Difference listings
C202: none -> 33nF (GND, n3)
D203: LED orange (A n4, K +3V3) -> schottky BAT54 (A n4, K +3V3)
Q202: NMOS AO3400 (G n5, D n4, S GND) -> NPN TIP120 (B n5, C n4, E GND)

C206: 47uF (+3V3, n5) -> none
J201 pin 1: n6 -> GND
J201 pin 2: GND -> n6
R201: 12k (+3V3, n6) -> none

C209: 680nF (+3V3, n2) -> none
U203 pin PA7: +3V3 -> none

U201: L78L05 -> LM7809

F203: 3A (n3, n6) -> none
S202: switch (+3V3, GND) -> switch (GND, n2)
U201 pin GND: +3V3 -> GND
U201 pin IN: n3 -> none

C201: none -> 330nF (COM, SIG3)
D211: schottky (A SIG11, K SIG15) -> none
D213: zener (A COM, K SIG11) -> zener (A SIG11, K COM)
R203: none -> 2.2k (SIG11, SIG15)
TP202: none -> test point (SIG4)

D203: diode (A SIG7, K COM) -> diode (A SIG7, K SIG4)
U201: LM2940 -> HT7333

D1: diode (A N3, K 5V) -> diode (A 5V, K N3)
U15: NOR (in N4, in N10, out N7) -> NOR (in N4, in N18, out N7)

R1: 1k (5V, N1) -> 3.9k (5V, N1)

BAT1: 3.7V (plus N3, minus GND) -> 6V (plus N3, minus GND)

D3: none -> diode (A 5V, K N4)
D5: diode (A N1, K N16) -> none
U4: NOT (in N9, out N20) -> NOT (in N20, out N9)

[YOUR TASK] All lines from the beginning of the entries through the line marked "C201: none -> 330nF (COM, SIG3)" are to be output exactly; nothing else belongs in the answer.

[OUTPUT OF THE EXERCISE]
C202: none -> 33nF (GND, n3)
D203: LED orange (A n4, K +3V3) -> schottky BAT54 (A n4, K +3V3)
Q202: NMOS AO3400 (G n5, D n4, S GND) -> NPN TIP120 (B n5, C n4, E GND)

C206: 47uF (+3V3, n5) -> none
J201 pin 1: n6 -> GND
J201 pin 2: GND -> n6
R201: 12k (+3V3, n6) -> none

C209: 680nF (+3V3, n2) -> none
U203 pin PA7: +3V3 -> none

U201: L78L05 -> LM7809

F203: 3A (n3, n6) -> none
S202: switch (+3V3, GND) -> switch (GND, n2)
U201 pin GND: +3V3 -> GND
U201 pin IN: n3 -> none

C201: none -> 330nF (COM, SIG3)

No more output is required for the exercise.